# Work request
Your answer must be every line below, repeated exactly.
(Input data Opens)
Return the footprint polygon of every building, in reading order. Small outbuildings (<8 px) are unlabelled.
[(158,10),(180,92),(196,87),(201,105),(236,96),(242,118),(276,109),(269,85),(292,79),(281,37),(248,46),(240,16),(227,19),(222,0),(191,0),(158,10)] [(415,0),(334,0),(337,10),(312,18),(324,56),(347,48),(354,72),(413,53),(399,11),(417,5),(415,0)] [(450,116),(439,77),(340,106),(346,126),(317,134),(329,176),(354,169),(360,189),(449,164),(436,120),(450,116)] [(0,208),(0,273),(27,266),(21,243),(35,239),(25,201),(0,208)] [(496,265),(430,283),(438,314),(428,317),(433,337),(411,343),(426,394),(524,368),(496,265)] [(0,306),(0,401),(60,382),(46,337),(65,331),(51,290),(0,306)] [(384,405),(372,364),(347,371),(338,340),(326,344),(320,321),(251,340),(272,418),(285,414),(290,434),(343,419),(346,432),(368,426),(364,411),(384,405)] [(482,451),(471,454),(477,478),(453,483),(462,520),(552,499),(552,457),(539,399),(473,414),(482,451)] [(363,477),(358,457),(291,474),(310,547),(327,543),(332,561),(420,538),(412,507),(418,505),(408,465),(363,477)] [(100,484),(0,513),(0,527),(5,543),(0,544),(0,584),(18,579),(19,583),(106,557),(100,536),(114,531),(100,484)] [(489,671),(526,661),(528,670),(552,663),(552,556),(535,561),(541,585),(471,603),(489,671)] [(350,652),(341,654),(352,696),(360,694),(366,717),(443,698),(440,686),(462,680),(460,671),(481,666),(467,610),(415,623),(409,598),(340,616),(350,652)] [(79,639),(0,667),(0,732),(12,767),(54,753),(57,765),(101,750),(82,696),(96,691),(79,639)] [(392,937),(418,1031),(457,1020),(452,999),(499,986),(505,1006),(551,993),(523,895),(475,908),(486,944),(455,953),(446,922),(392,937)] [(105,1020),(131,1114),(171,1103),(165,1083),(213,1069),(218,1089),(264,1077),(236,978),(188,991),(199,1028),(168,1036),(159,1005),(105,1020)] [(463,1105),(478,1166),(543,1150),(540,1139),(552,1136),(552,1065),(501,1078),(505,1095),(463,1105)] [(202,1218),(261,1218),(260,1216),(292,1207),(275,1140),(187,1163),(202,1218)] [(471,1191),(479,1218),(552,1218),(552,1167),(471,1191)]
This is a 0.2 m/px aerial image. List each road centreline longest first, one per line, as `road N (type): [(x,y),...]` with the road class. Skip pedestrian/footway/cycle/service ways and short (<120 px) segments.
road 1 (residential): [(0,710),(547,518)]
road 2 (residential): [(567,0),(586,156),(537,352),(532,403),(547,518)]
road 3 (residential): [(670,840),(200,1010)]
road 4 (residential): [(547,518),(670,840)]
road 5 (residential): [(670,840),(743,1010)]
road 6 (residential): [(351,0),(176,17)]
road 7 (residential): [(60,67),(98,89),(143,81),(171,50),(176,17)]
(Input data Closes)
# Solution
Return the footprint polygon of every building, in reading order. Small outbuildings (<8 px) are unlabelled.
[(158,10),(180,92),(196,87),(201,105),(236,96),(242,118),(276,109),(269,85),(292,79),(281,37),(248,46),(240,16),(227,19),(222,0),(191,0),(158,10)] [(415,0),(334,0),(337,10),(312,18),(324,56),(347,48),(354,72),(413,53),(399,11),(417,5),(415,0)] [(450,116),(439,77),(340,106),(346,126),(317,134),(329,176),(354,169),(360,189),(449,164),(436,120),(450,116)] [(0,208),(0,273),(27,266),(21,243),(35,239),(25,201),(0,208)] [(496,265),(430,283),(438,314),(428,317),(433,337),(411,343),(426,394),(524,368),(496,265)] [(0,306),(0,401),(60,382),(46,337),(65,331),(51,290),(0,306)] [(384,405),(372,364),(347,371),(338,340),(326,344),(320,321),(251,340),(272,418),(285,414),(290,434),(343,419),(346,432),(368,426),(364,411),(384,405)] [(482,451),(471,454),(477,478),(453,483),(462,520),(552,499),(552,457),(539,399),(473,414),(482,451)] [(363,477),(358,457),(291,474),(310,547),(327,543),(332,561),(420,538),(412,507),(418,505),(408,465),(363,477)] [(100,484),(0,513),(0,527),(5,543),(0,544),(0,584),(18,579),(19,583),(106,557),(100,536),(114,531),(100,484)] [(489,671),(526,661),(528,670),(552,663),(552,556),(535,561),(541,585),(471,603),(489,671)] [(350,652),(341,654),(352,696),(360,694),(366,717),(443,698),(440,686),(462,680),(460,671),(481,666),(467,610),(415,623),(409,598),(340,616),(350,652)] [(79,639),(0,667),(0,732),(12,767),(54,753),(57,765),(101,750),(82,696),(96,691),(79,639)] [(392,937),(418,1031),(457,1020),(452,999),(499,986),(505,1006),(551,993),(523,895),(475,908),(486,944),(455,953),(446,922),(392,937)] [(105,1020),(131,1114),(171,1103),(165,1083),(213,1069),(218,1089),(264,1077),(236,978),(188,991),(199,1028),(168,1036),(159,1005),(105,1020)] [(463,1105),(478,1166),(543,1150),(540,1139),(552,1136),(552,1065),(501,1078),(505,1095),(463,1105)] [(202,1218),(261,1218),(260,1216),(292,1207),(275,1140),(187,1163),(202,1218)] [(471,1191),(479,1218),(552,1218),(552,1167),(471,1191)]
This is a 0.2 m/px aerial image. List each road centreline longest first, one per line, as `road N (type): [(x,y),...]` with the road class. Skip pedestrian/footway/cycle/service ways and short (<120 px) segments.
road 1 (residential): [(0,710),(547,518)]
road 2 (residential): [(567,0),(586,156),(537,352),(532,403),(547,518)]
road 3 (residential): [(670,840),(200,1010)]
road 4 (residential): [(547,518),(670,840)]
road 5 (residential): [(670,840),(743,1010)]
road 6 (residential): [(351,0),(176,17)]
road 7 (residential): [(60,67),(98,89),(143,81),(171,50),(176,17)]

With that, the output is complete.